» ASSIGNED TASK
Wherever the string "BASE" appears in the records, return the line that holds it.

[Revision comparison data]
************
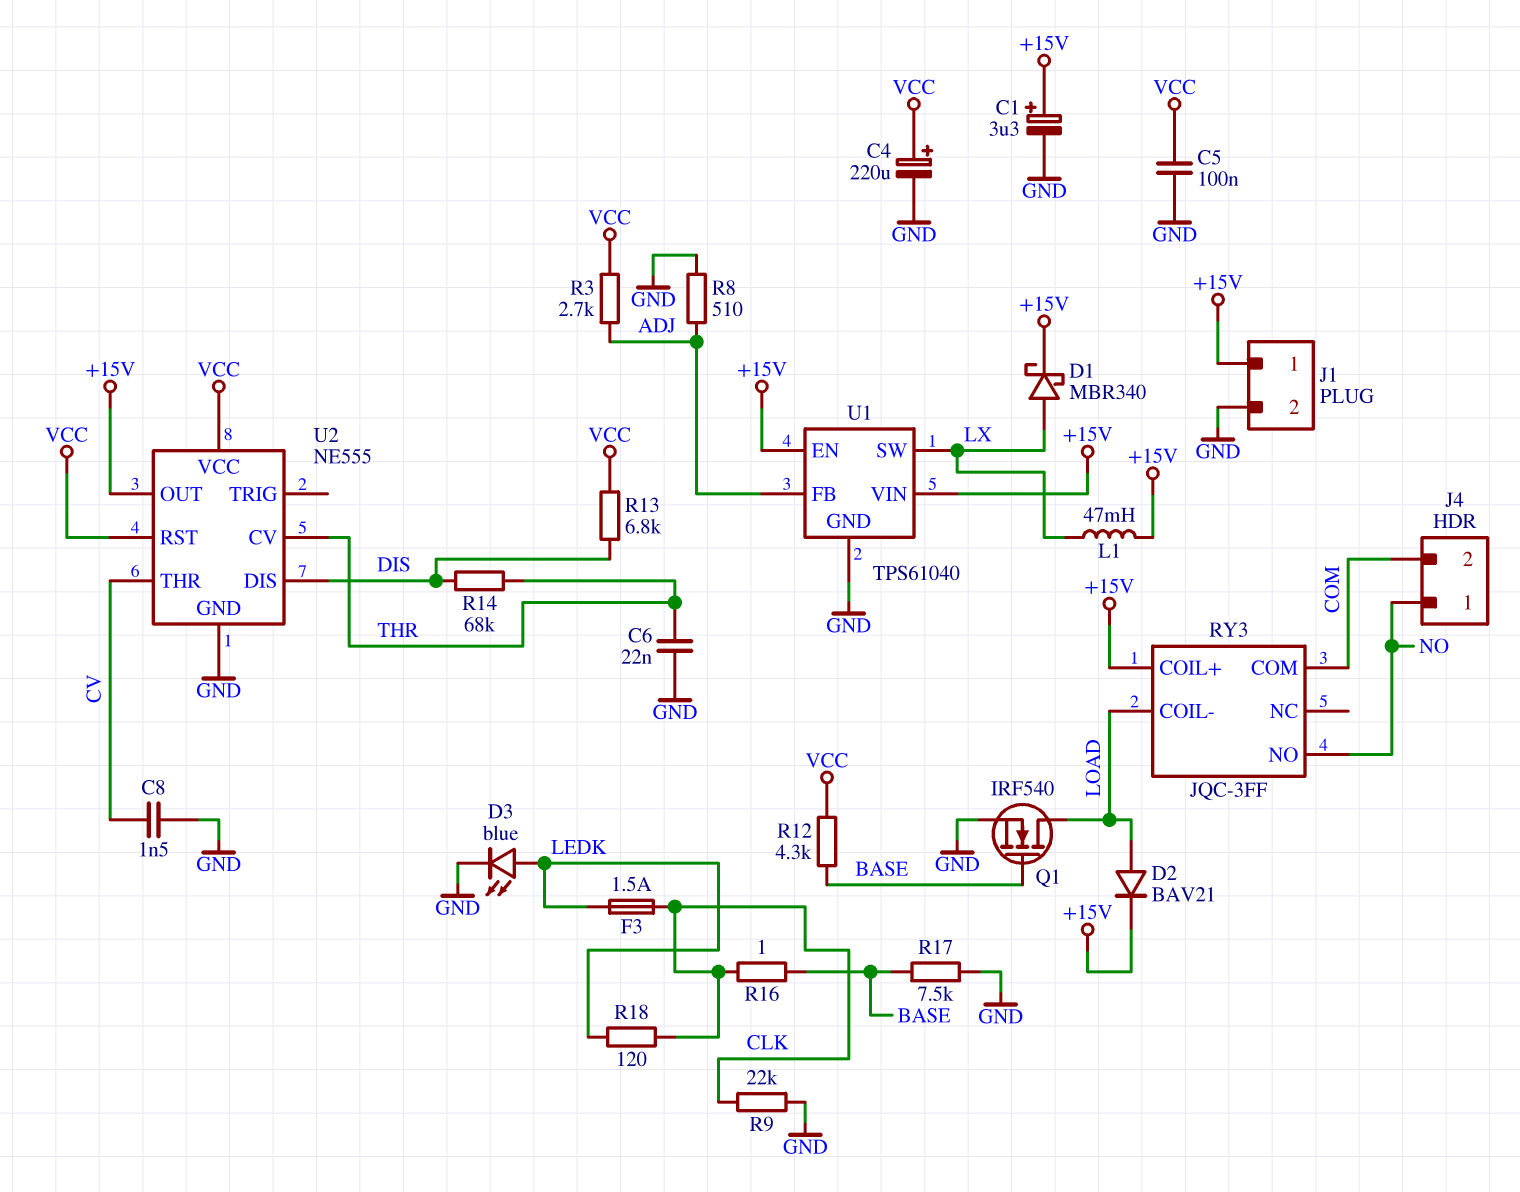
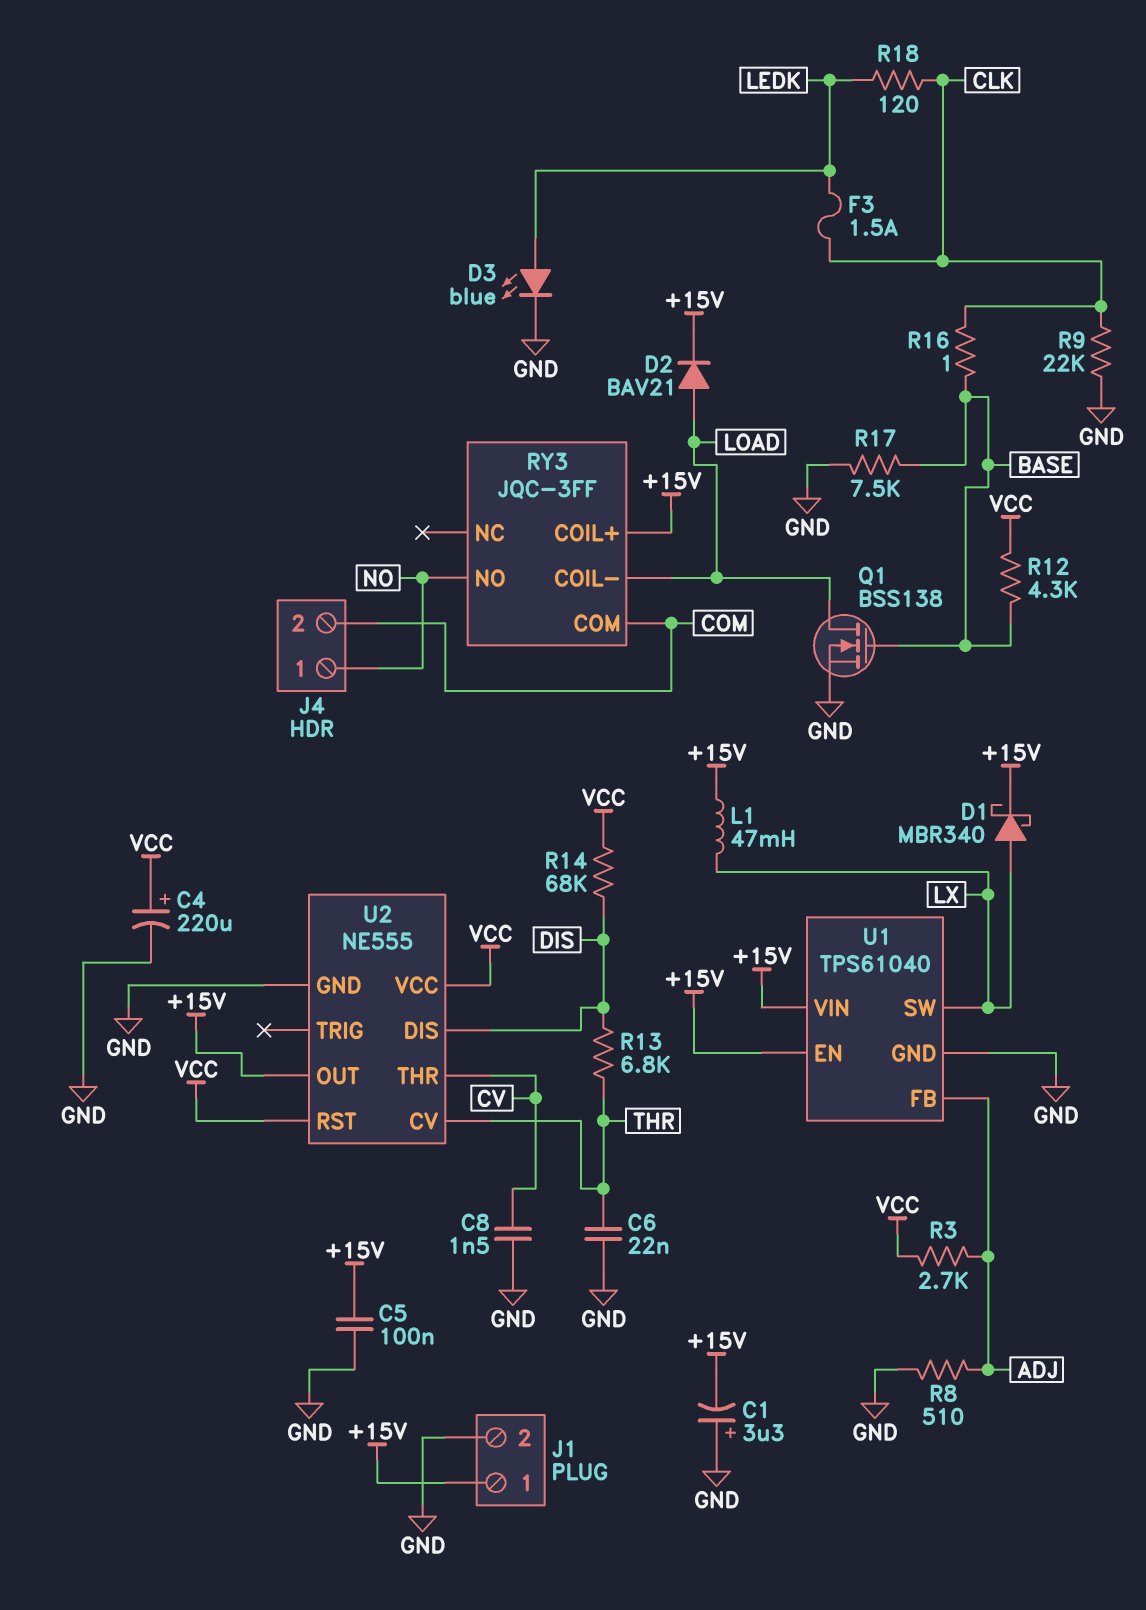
C1: 3.3uF (plus +15V, minus GND) -> 3.3uF (plus GND, minus +15V)
C5: 100nF (GND, VCC) -> 100nF (+15V, GND)
Q1: NMOS IRF540 (G BASE, D LOAD, S GND) -> NMOS BSS138 (G BASE, D LOAD, S GND)
R13: 6.8k (DIS, VCC) -> 6.8k (DIS, THR)
R14: 68k (DIS, THR) -> 68k (DIS, VCC)

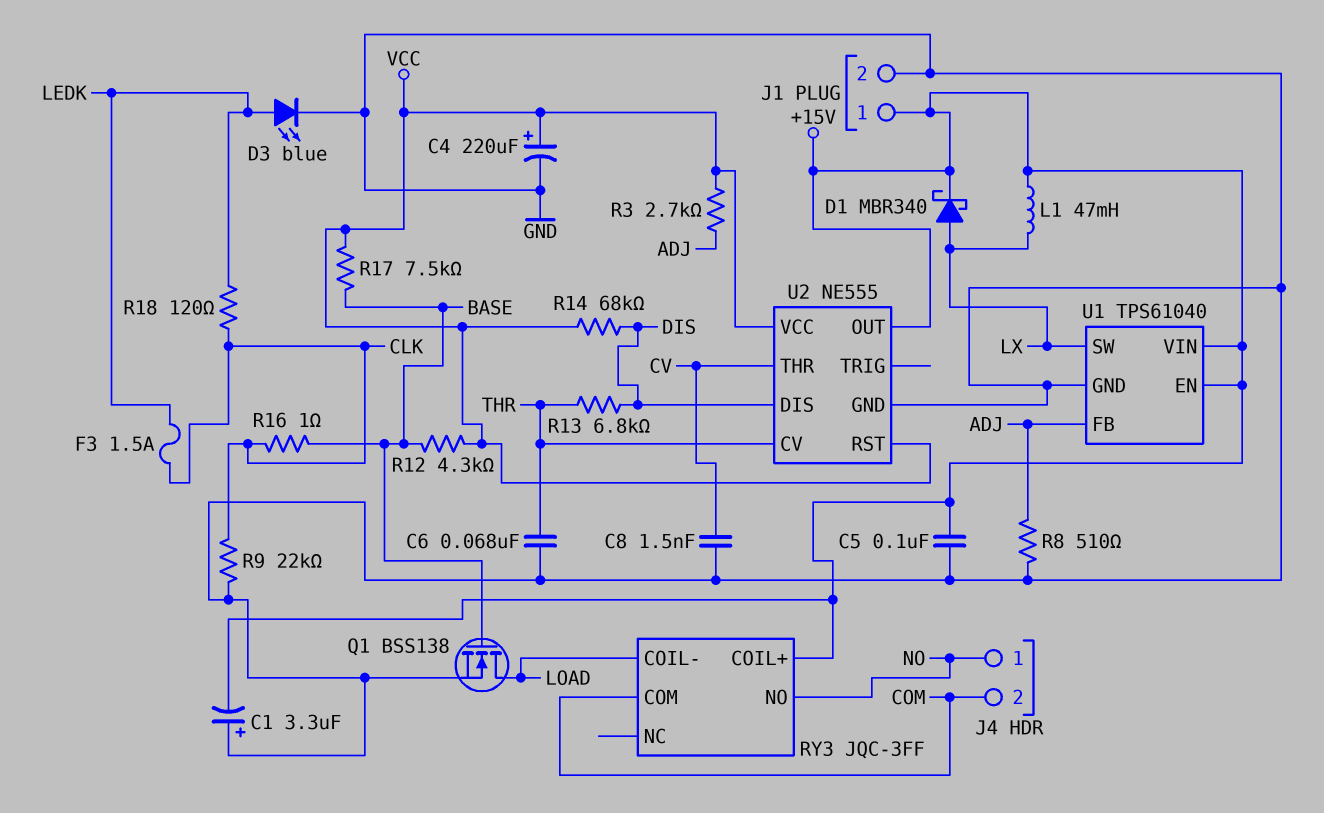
C6: 22nF (GND, THR) -> 68nF (GND, THR)
D2: diode BAV21 (A LOAD, K +15V) -> none
R17: 7.5k (BASE, GND) -> 7.5k (BASE, VCC)

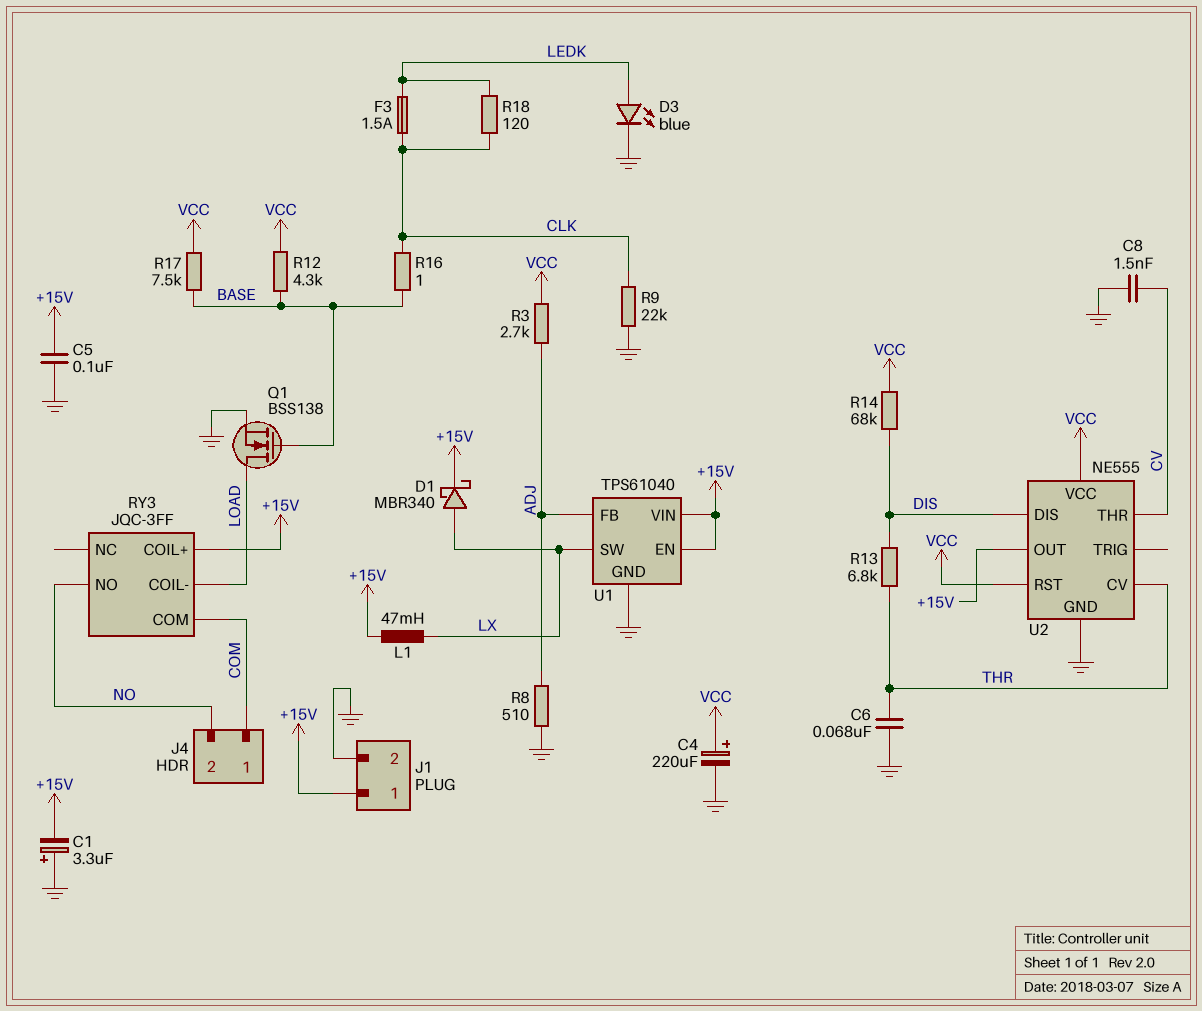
J4 pin 1: NO -> COM
J4 pin 2: COM -> NO

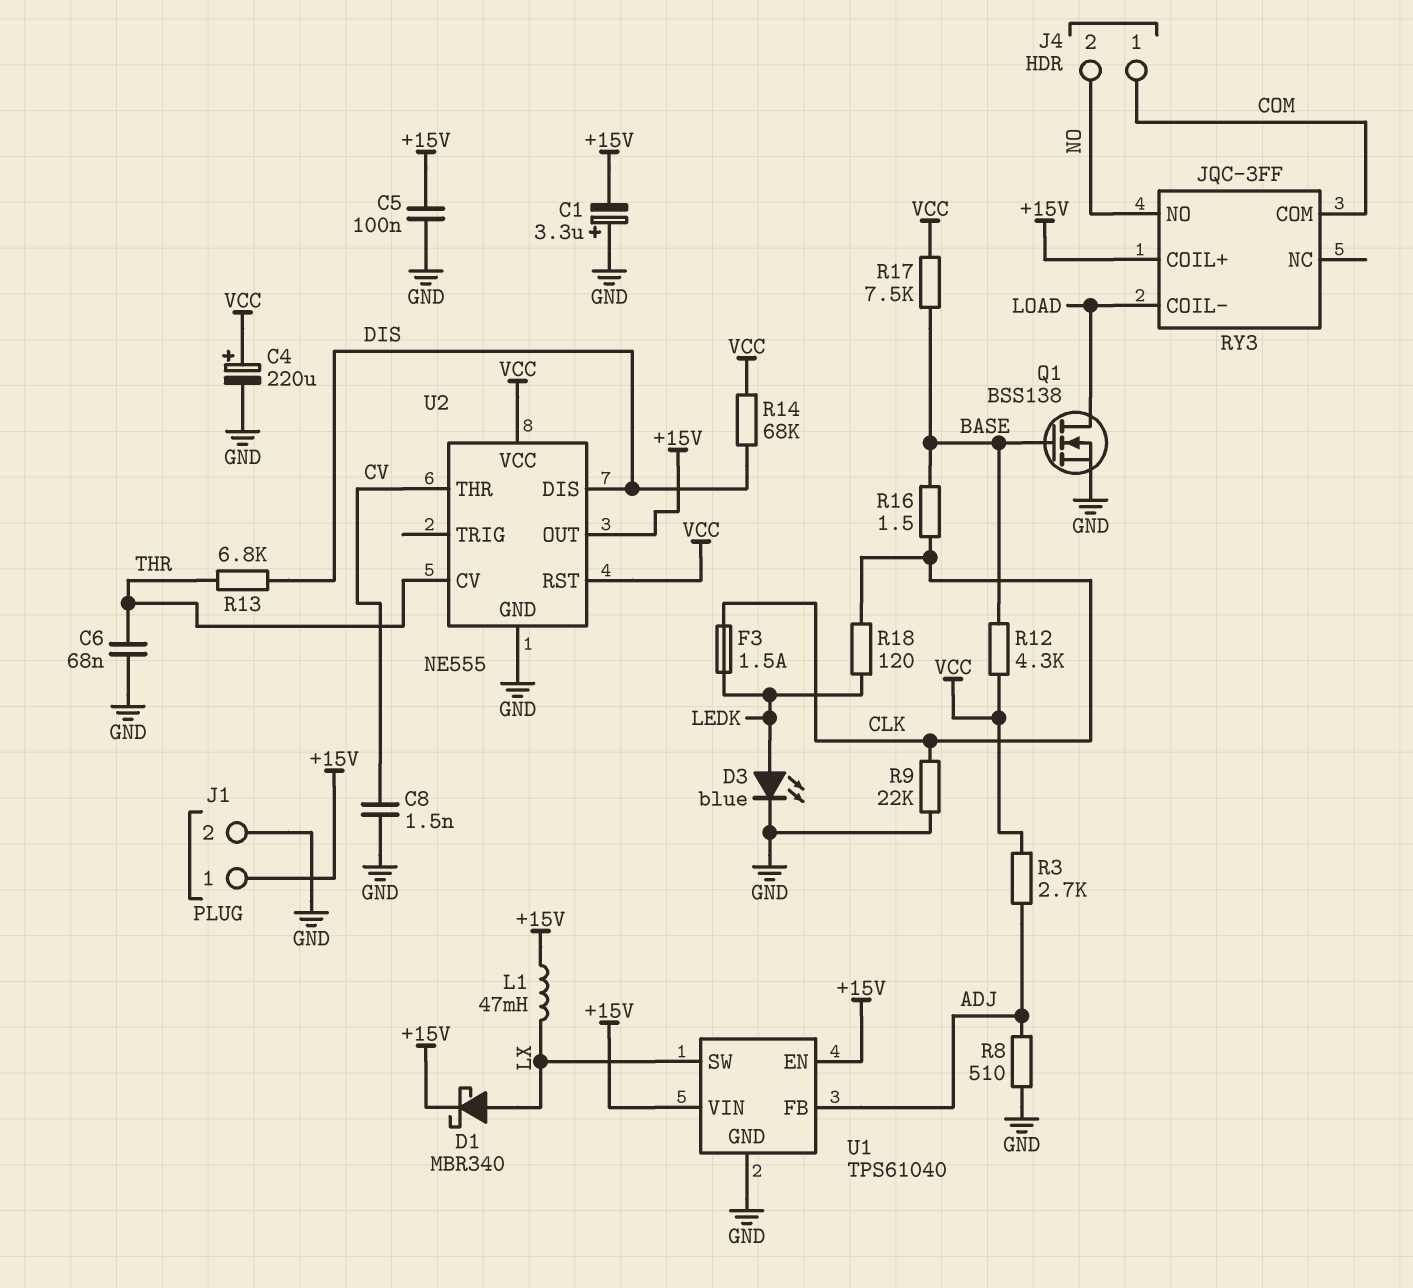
R16: 1 (BASE, CLK) -> 1.5 (BASE, CLK)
************
» ANSWER BOX
Q1: NMOS IRF540 (G BASE, D LOAD, S GND) -> NMOS BSS138 (G BASE, D LOAD, S GND)
R17: 7.5k (BASE, GND) -> 7.5k (BASE, VCC)
R16: 1 (BASE, CLK) -> 1.5 (BASE, CLK)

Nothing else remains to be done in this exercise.